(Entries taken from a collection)
________
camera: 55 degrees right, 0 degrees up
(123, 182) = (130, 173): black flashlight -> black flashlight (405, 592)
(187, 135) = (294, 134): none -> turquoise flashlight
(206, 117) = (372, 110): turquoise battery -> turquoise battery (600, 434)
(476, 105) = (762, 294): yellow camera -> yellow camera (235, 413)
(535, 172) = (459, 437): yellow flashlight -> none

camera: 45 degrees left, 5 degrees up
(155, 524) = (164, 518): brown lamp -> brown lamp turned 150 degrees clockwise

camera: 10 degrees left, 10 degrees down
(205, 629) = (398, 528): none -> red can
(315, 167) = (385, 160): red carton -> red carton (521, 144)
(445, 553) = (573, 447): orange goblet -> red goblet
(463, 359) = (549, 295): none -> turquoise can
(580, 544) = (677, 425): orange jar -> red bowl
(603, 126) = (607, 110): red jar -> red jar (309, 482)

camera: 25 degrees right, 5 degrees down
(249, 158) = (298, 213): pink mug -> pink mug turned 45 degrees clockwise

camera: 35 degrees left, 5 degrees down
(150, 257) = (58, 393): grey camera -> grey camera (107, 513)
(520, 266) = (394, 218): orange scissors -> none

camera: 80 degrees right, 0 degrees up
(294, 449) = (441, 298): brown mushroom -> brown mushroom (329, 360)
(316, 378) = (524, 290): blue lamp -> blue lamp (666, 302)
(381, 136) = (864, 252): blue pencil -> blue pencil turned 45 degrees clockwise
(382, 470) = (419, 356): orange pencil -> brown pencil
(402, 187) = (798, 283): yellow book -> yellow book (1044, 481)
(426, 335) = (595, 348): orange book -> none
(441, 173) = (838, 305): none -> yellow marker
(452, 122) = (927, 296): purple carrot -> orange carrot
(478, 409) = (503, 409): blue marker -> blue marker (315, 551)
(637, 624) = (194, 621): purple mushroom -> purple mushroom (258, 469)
________
## Task goal
Could you write out exactly the lines above, starting at the first one and ending with the line that has "(463, 359) = (549, 295): none"?

## Solution
camera: 55 degrees right, 0 degrees up
(123, 182) = (130, 173): black flashlight -> black flashlight (405, 592)
(187, 135) = (294, 134): none -> turquoise flashlight
(206, 117) = (372, 110): turquoise battery -> turquoise battery (600, 434)
(476, 105) = (762, 294): yellow camera -> yellow camera (235, 413)
(535, 172) = (459, 437): yellow flashlight -> none

camera: 45 degrees left, 5 degrees up
(155, 524) = (164, 518): brown lamp -> brown lamp turned 150 degrees clockwise

camera: 10 degrees left, 10 degrees down
(205, 629) = (398, 528): none -> red can
(315, 167) = (385, 160): red carton -> red carton (521, 144)
(445, 553) = (573, 447): orange goblet -> red goblet
(463, 359) = (549, 295): none -> turquoise can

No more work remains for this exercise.